TASK OBJECTIVE:
For each line below that includes the word "purple", make a copy.
--- SUPPLIED DATA Enclosed Below ---
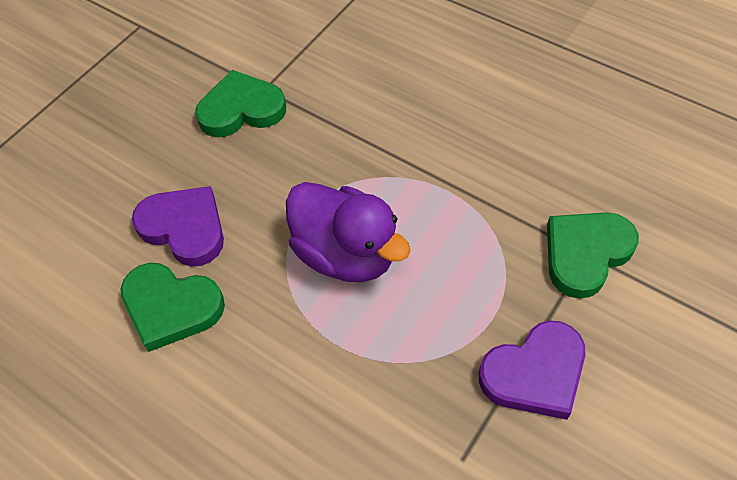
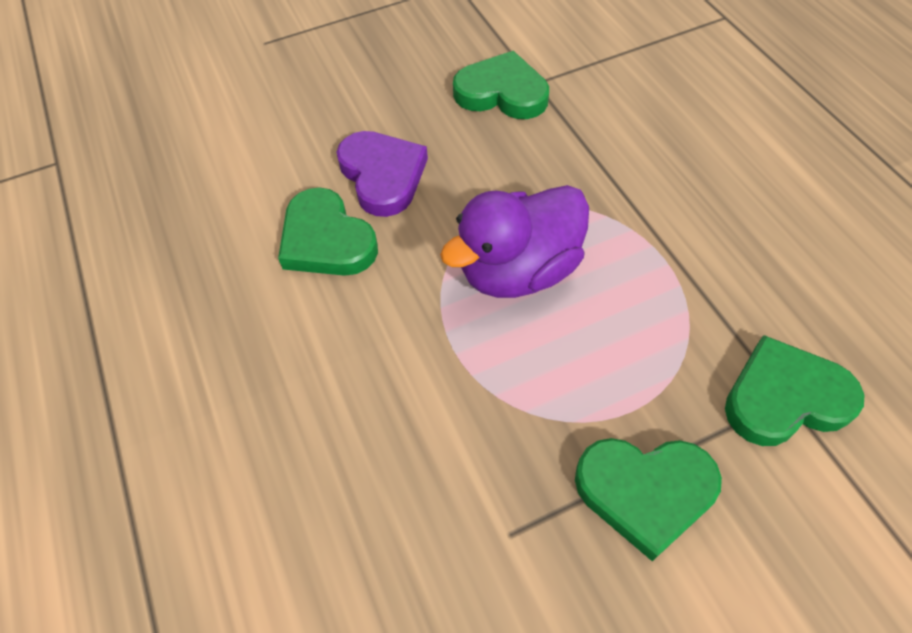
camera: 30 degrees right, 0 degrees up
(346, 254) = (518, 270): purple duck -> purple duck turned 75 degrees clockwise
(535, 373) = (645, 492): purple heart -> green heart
--- End of Enclosed SUPPLIED DATA ---
--- SUPPLIED DATA Enclosed Below ---
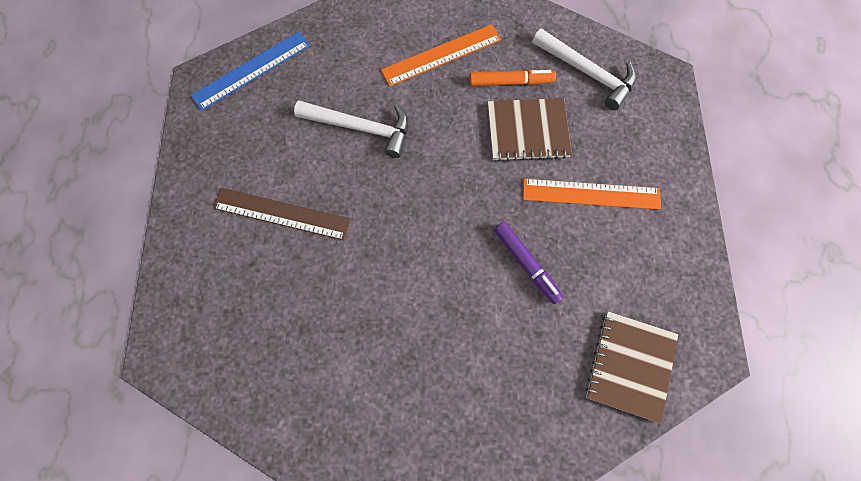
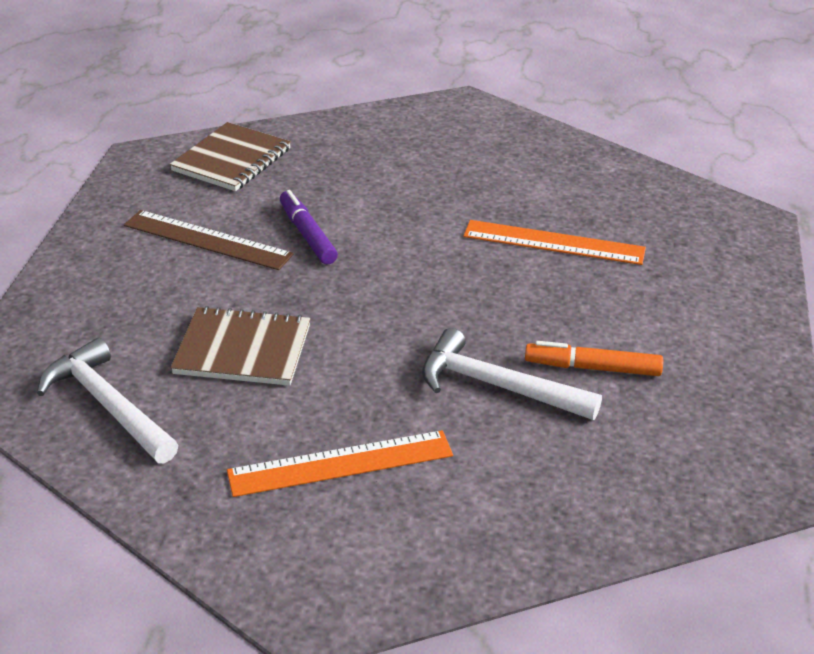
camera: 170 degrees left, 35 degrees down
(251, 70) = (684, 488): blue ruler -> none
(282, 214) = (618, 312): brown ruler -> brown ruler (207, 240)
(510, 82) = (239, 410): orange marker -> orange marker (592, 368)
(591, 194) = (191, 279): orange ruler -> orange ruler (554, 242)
--- End of Enclosed SUPPLIED DATA ---
WRITTEN ANSWER:
(346, 254) = (518, 270): purple duck -> purple duck turned 75 degrees clockwise
(535, 373) = (645, 492): purple heart -> green heart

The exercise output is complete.